■ Available data:
▬▬▬
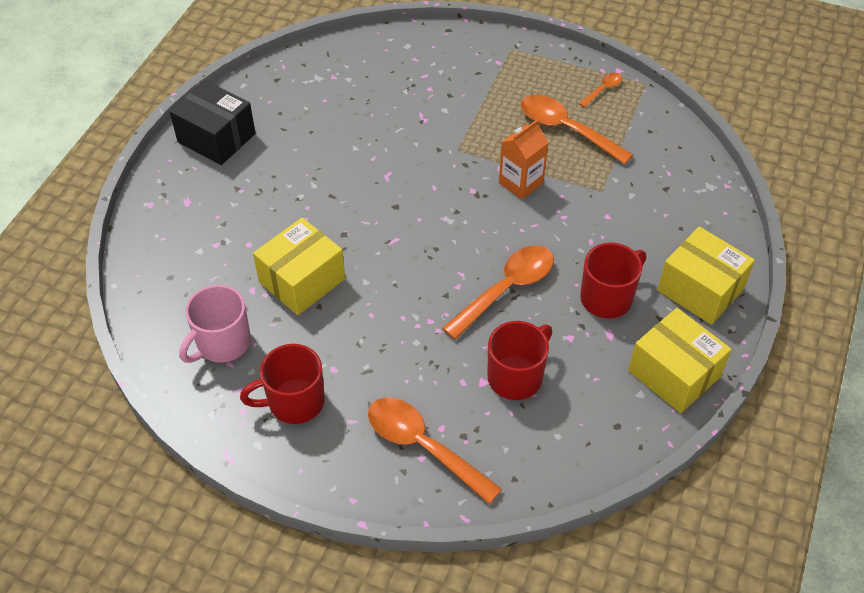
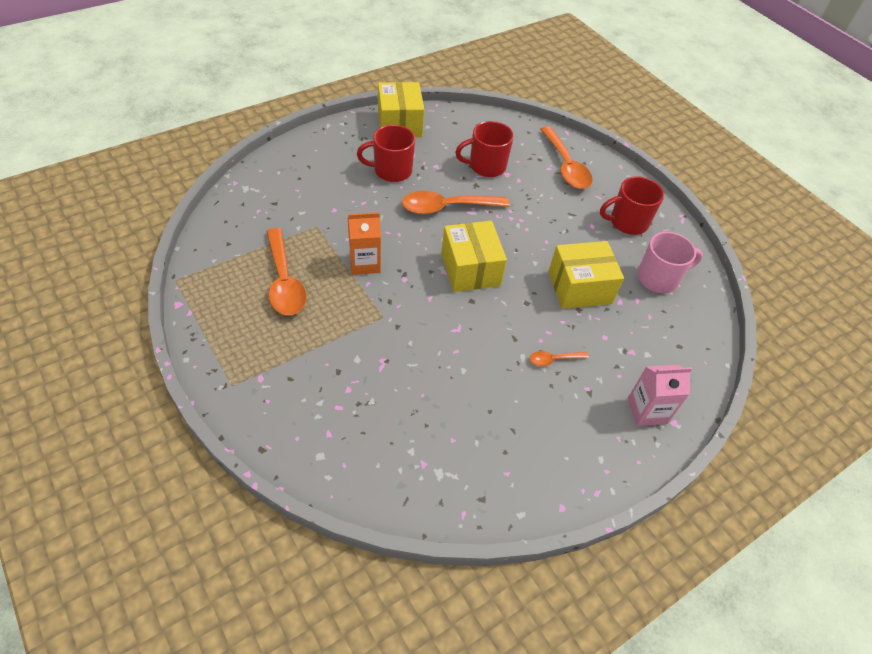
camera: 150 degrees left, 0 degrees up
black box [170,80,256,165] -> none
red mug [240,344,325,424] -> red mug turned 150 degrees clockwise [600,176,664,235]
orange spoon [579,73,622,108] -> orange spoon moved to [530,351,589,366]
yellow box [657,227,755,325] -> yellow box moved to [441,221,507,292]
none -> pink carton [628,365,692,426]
▬▬▬
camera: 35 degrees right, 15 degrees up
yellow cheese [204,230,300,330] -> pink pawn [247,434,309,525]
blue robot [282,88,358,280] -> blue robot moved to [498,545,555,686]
▬▬▬
Copy every line above in which the string "camera" shows up.

camera: 150 degrees left, 0 degrees up
camera: 35 degrees right, 15 degrees up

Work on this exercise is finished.